▸ Exercise prompt:
In the listing below, locate the line containing "(612, 465) = (504, 238): yellow" and the line containing "(758, 249) = (484, 142): none". Output both of them and every line between, exactly as written, and nothing more.

▸ Provided data:
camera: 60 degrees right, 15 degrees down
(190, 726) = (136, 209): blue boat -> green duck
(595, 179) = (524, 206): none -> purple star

--

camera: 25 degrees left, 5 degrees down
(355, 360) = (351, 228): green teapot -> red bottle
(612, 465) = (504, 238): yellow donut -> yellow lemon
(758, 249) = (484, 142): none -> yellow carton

==

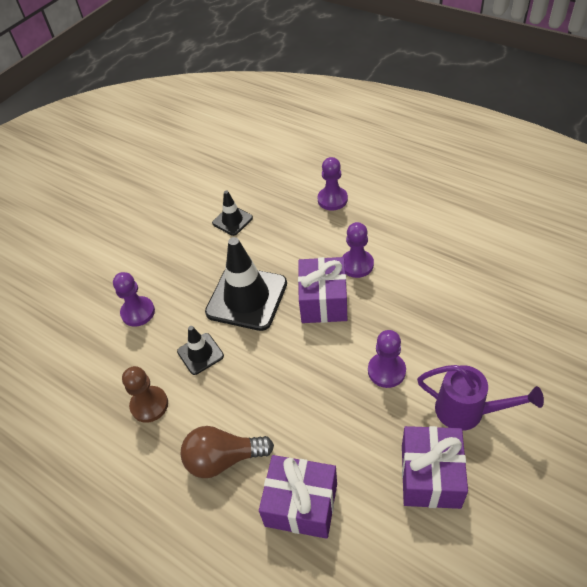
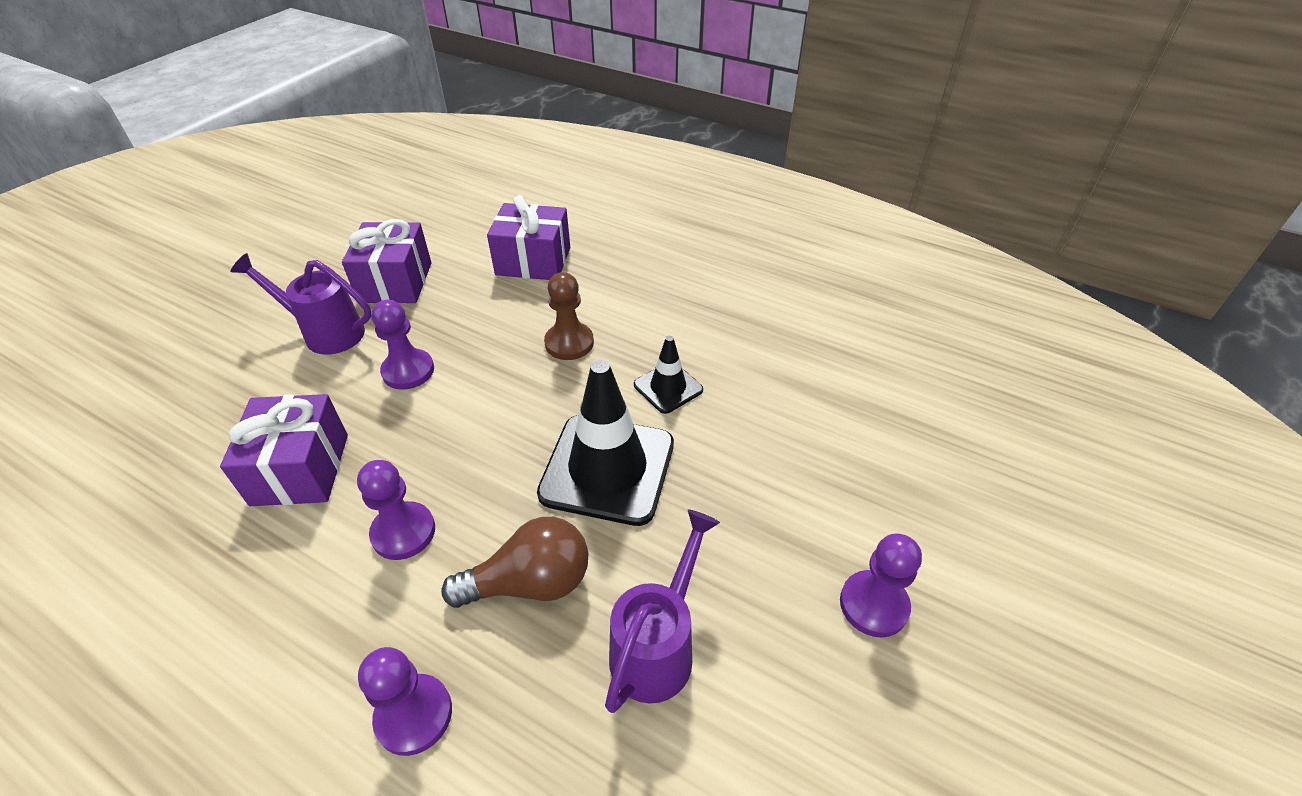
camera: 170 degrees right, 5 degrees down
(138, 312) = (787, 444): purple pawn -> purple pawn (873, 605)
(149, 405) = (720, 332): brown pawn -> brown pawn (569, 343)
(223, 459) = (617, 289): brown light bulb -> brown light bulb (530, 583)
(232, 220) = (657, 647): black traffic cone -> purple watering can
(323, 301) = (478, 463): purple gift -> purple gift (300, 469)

▸ Task output:
(612, 465) = (504, 238): yellow donut -> yellow lemon
(758, 249) = (484, 142): none -> yellow carton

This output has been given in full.